- **SOURCE MATERIAL**:
*** Begin section ***

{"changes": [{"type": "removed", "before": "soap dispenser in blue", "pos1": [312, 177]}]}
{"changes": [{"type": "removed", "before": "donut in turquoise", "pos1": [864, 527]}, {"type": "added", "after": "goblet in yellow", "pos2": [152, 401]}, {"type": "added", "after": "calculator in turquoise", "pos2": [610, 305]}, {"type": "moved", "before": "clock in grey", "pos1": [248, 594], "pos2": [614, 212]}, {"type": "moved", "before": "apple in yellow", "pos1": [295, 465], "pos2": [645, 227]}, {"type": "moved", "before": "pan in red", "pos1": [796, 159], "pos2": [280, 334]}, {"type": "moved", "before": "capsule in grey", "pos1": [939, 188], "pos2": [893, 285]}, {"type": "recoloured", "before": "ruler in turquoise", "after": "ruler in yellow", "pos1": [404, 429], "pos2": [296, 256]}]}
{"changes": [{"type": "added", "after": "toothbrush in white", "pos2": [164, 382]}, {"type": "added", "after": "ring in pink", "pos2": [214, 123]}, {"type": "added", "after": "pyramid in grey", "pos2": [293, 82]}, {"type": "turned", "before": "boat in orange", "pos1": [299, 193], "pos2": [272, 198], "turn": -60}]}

*** End section ***

- **WORK TASK**:
Within the listing, how many lines hold the string "added"? State that number alone.

- **YOUR RESPONSE**:
2